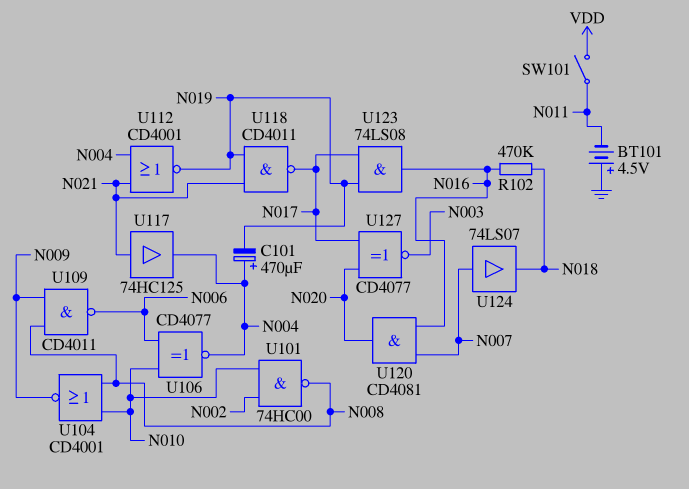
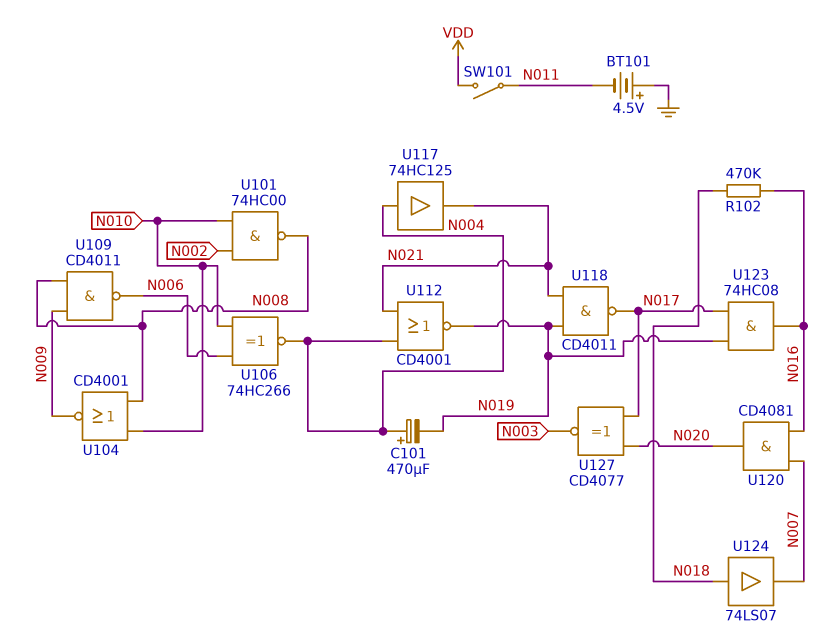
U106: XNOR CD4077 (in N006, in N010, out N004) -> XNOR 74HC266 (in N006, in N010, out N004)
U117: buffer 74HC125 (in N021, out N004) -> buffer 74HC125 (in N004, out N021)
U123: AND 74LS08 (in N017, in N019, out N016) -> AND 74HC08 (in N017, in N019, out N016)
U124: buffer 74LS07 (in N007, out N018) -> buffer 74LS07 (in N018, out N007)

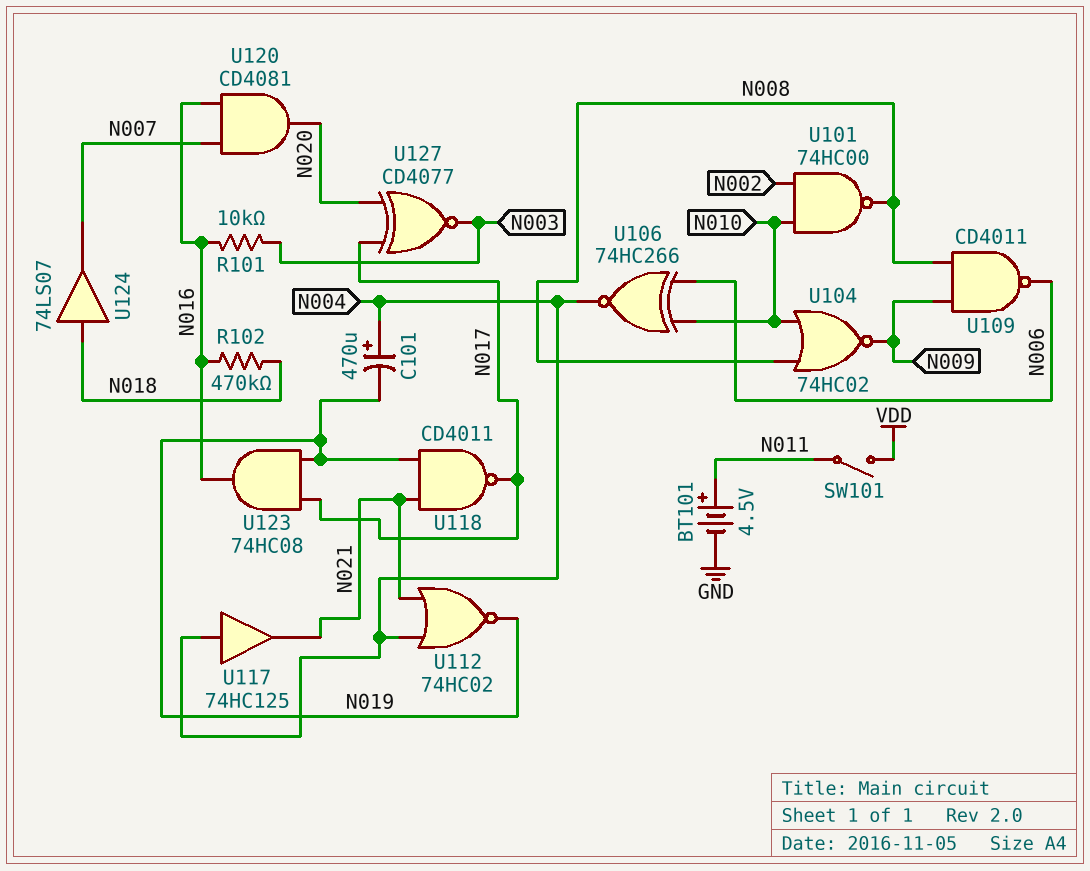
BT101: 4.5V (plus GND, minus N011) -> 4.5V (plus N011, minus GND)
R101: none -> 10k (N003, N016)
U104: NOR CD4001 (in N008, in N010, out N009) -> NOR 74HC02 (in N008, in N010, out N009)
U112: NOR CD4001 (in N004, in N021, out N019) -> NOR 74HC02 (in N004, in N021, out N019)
######
◆ Aim of the exercise
Write every entry out again exactly, dropping the pictures.

◆ Answer space
U106: XNOR CD4077 (in N006, in N010, out N004) -> XNOR 74HC266 (in N006, in N010, out N004)
U117: buffer 74HC125 (in N021, out N004) -> buffer 74HC125 (in N004, out N021)
U123: AND 74LS08 (in N017, in N019, out N016) -> AND 74HC08 (in N017, in N019, out N016)
U124: buffer 74LS07 (in N007, out N018) -> buffer 74LS07 (in N018, out N007)

BT101: 4.5V (plus GND, minus N011) -> 4.5V (plus N011, minus GND)
R101: none -> 10k (N003, N016)
U104: NOR CD4001 (in N008, in N010, out N009) -> NOR 74HC02 (in N008, in N010, out N009)
U112: NOR CD4001 (in N004, in N021, out N019) -> NOR 74HC02 (in N004, in N021, out N019)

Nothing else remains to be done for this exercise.